- **DATA LISTING**
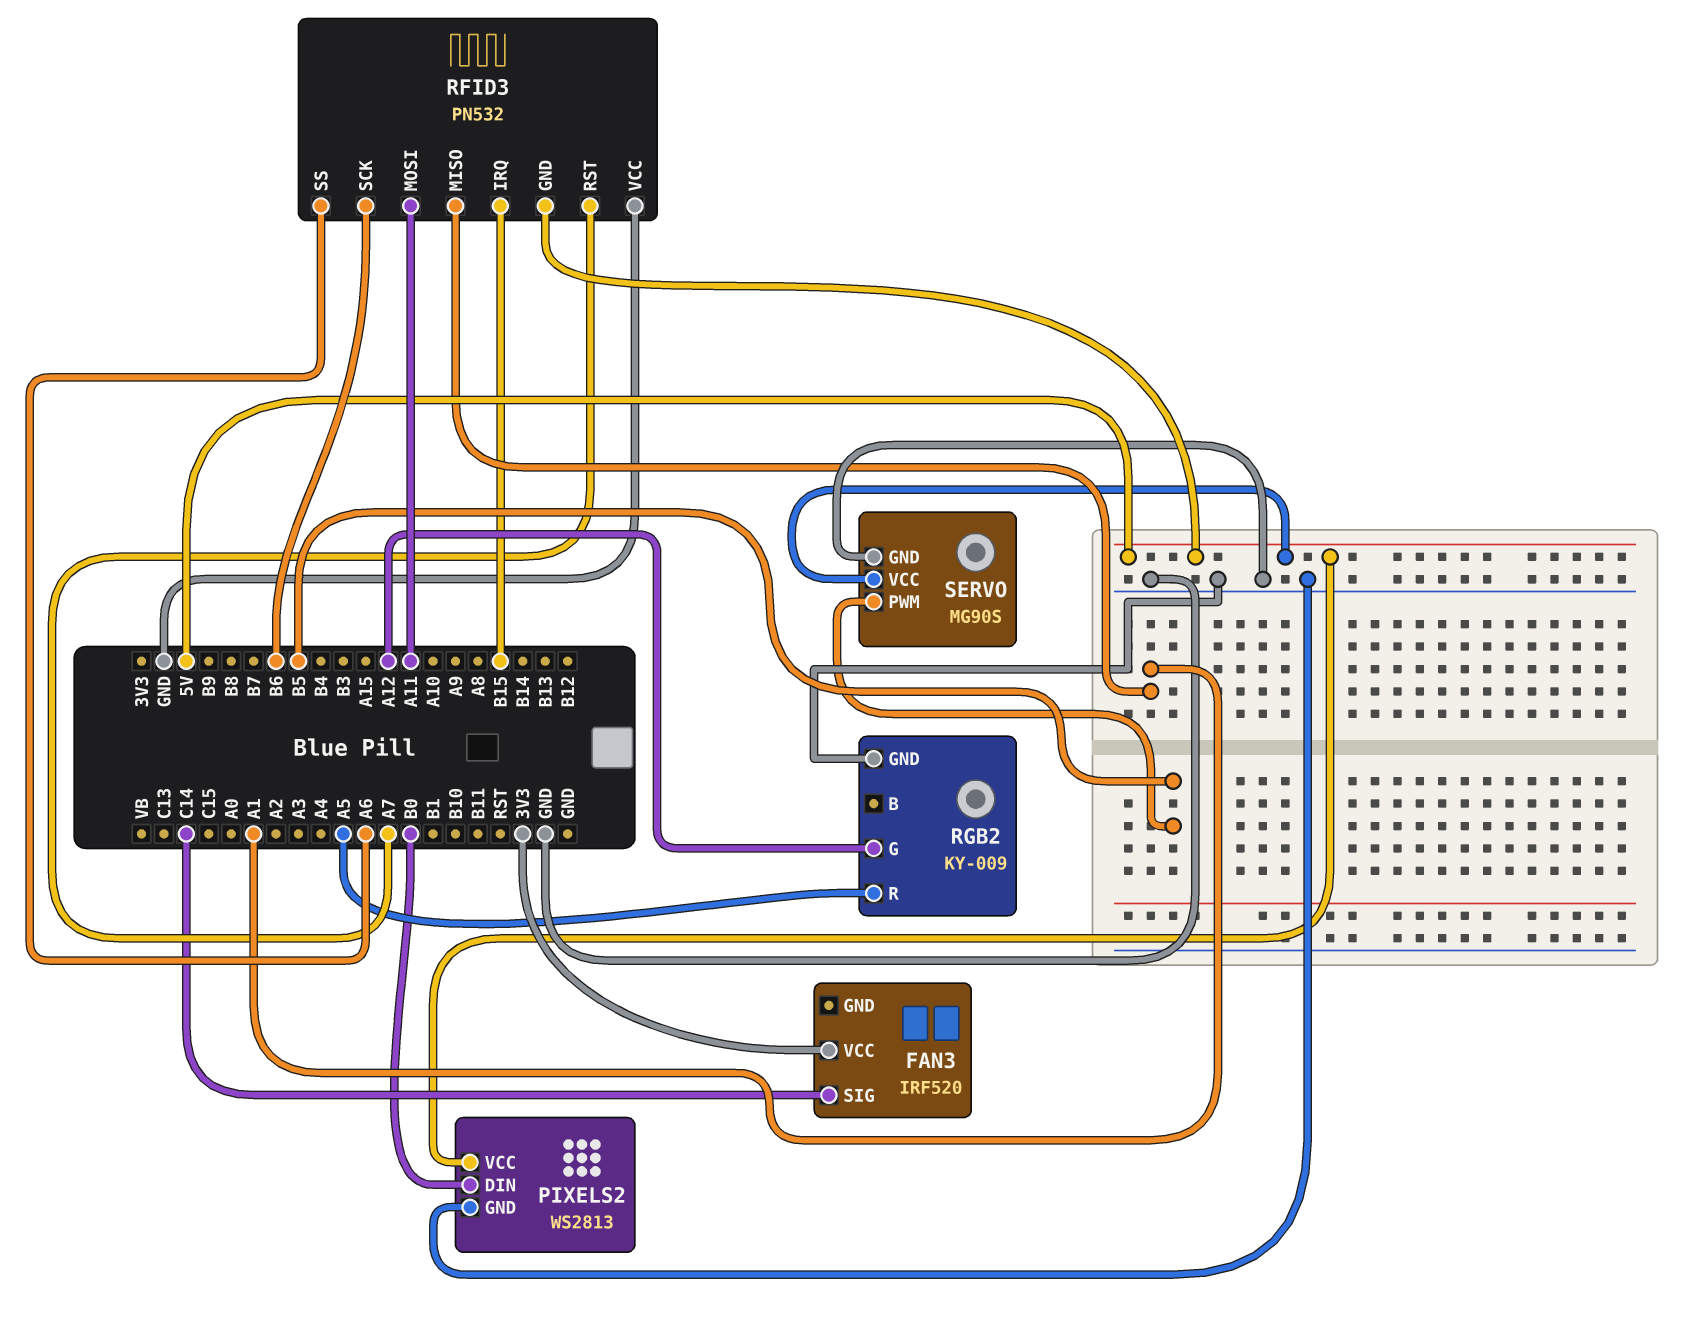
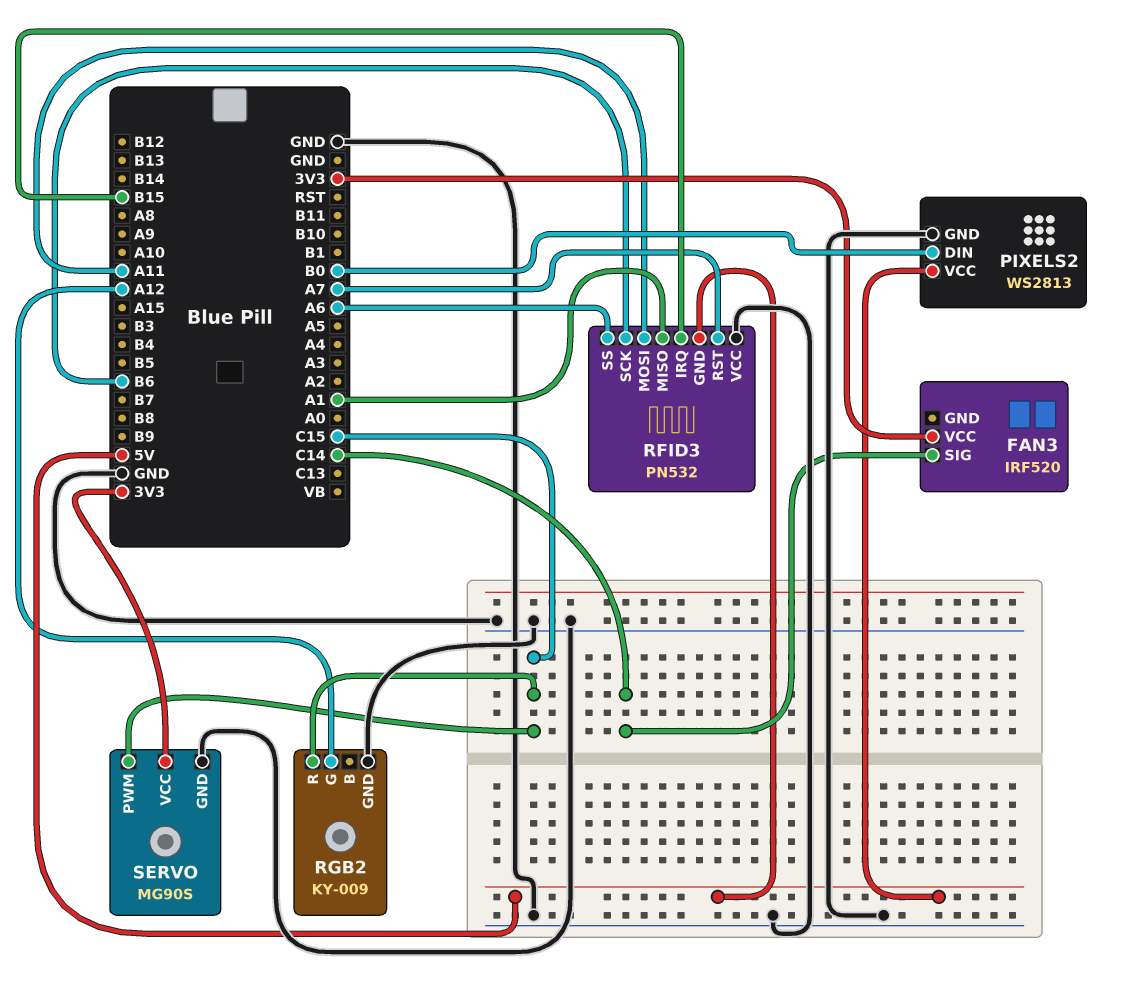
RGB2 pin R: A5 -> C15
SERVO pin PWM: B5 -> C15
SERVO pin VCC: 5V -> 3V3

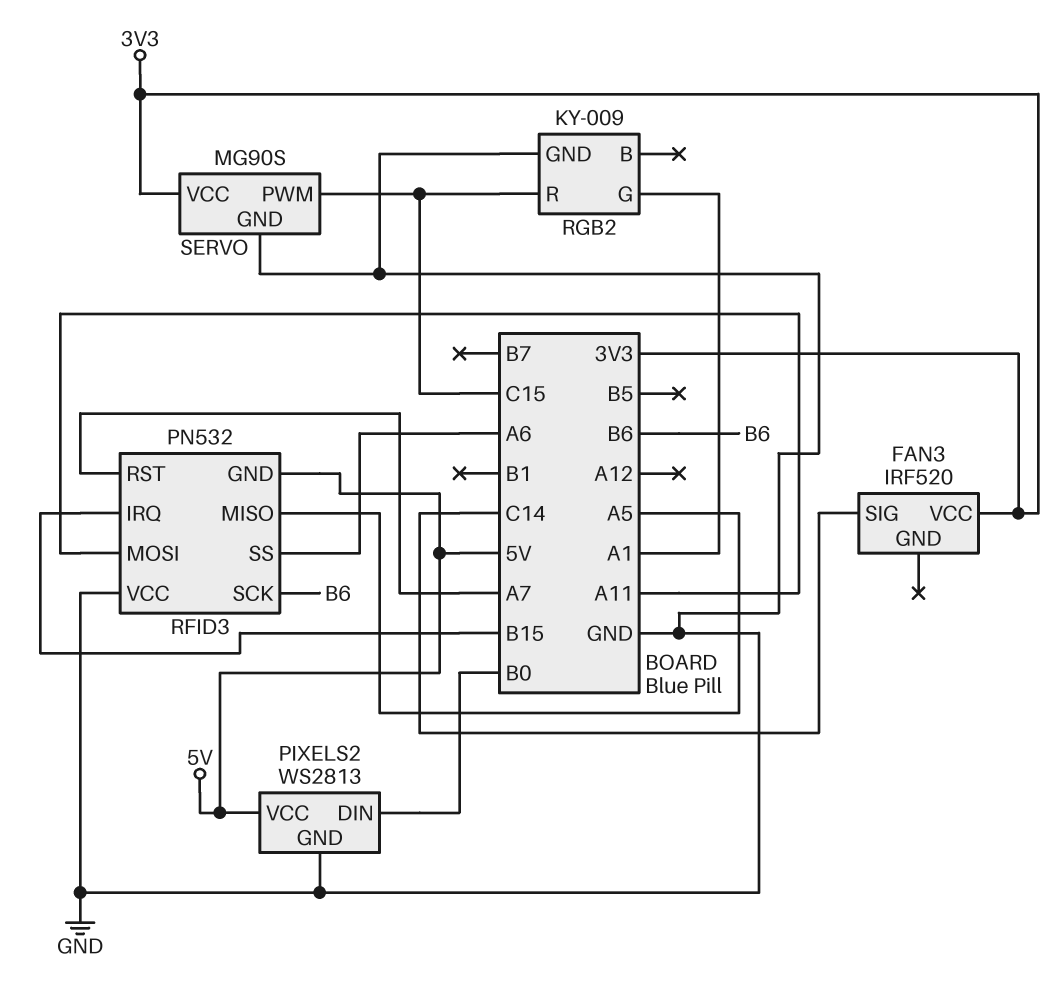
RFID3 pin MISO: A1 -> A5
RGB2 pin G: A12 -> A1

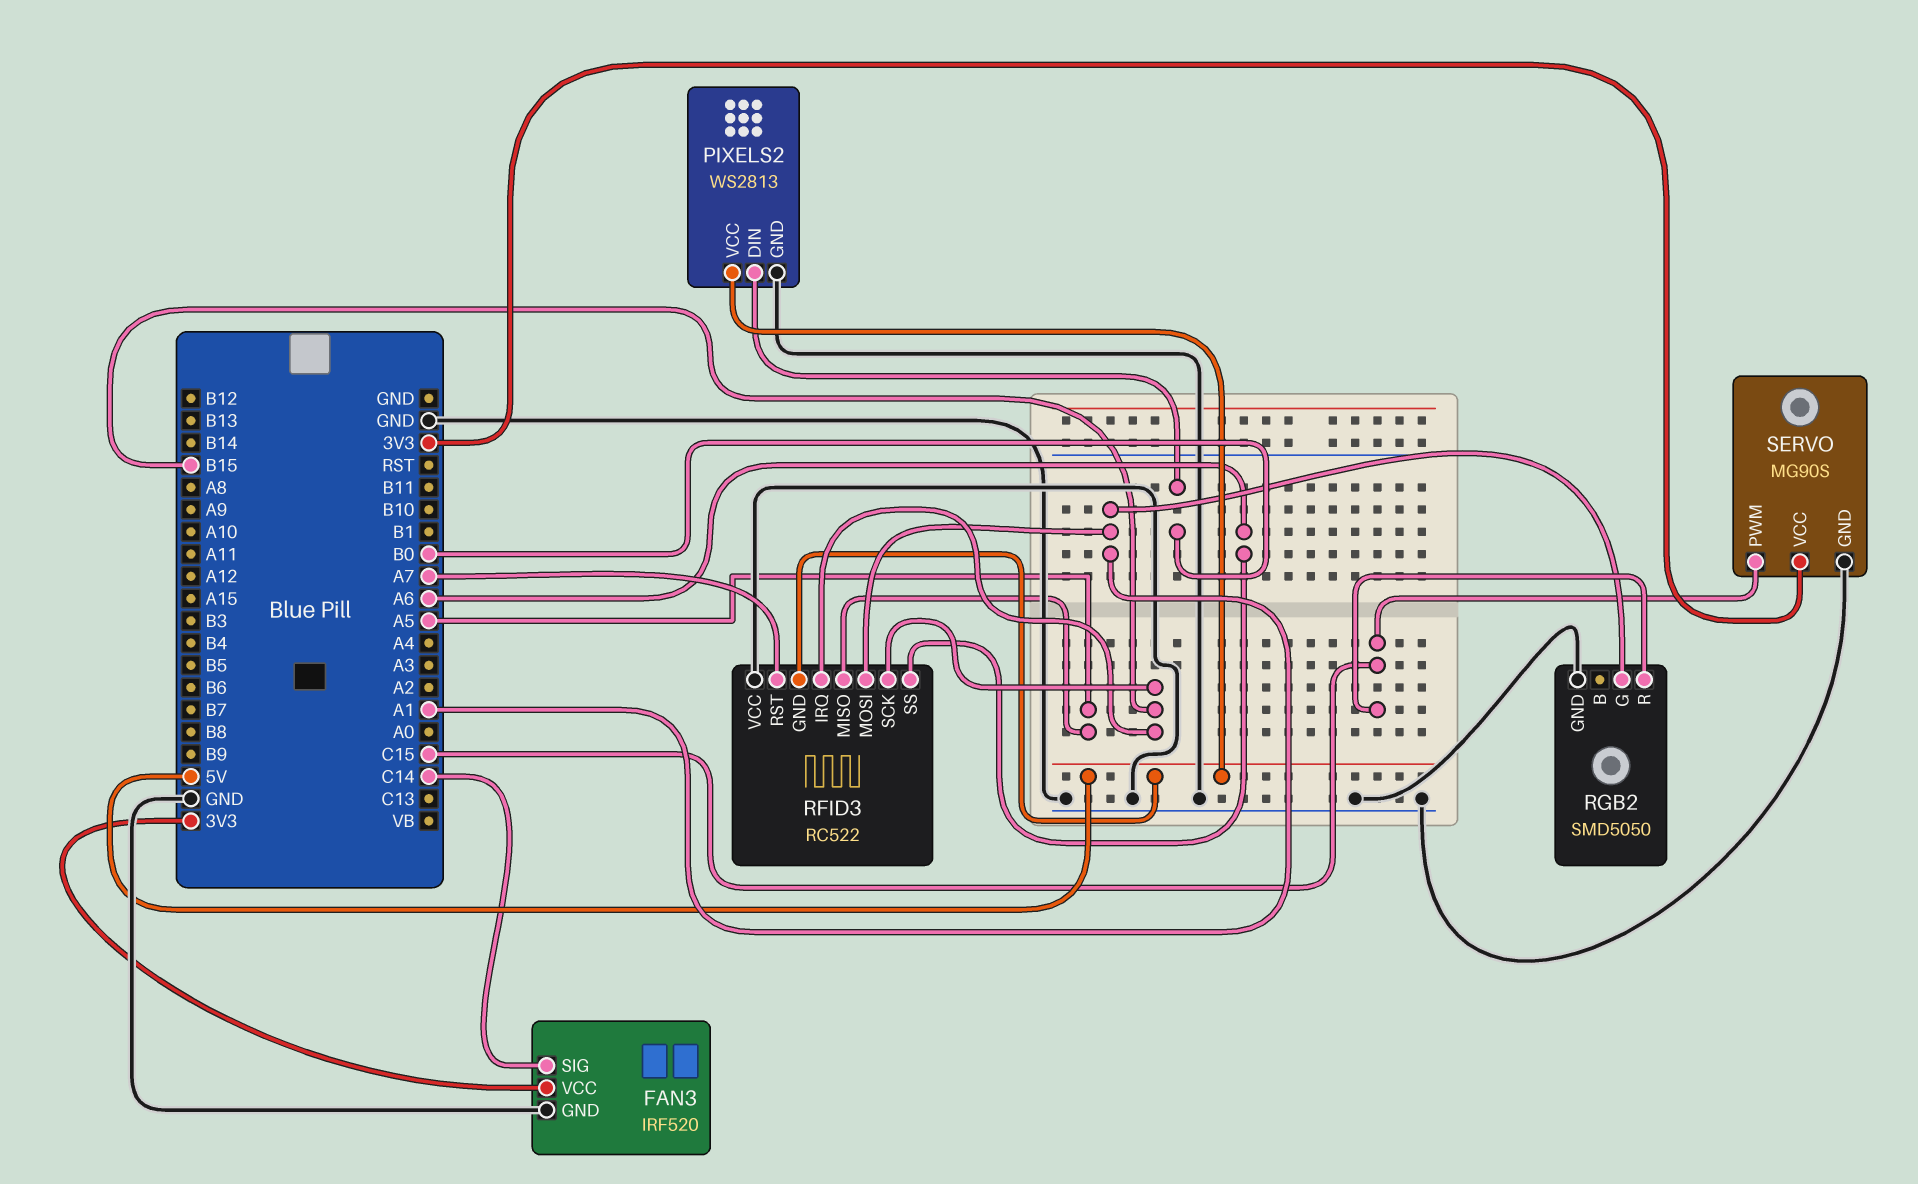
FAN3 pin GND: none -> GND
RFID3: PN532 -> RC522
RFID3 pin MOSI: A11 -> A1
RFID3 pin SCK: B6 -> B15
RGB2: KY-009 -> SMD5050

- **HOW TO COMPLETE THIS TASK**
Leaving out the images, repeat the listing above exactly.

- **WRITTEN ANSWER**
RGB2 pin R: A5 -> C15
SERVO pin PWM: B5 -> C15
SERVO pin VCC: 5V -> 3V3

RFID3 pin MISO: A1 -> A5
RGB2 pin G: A12 -> A1

FAN3 pin GND: none -> GND
RFID3: PN532 -> RC522
RFID3 pin MOSI: A11 -> A1
RFID3 pin SCK: B6 -> B15
RGB2: KY-009 -> SMD5050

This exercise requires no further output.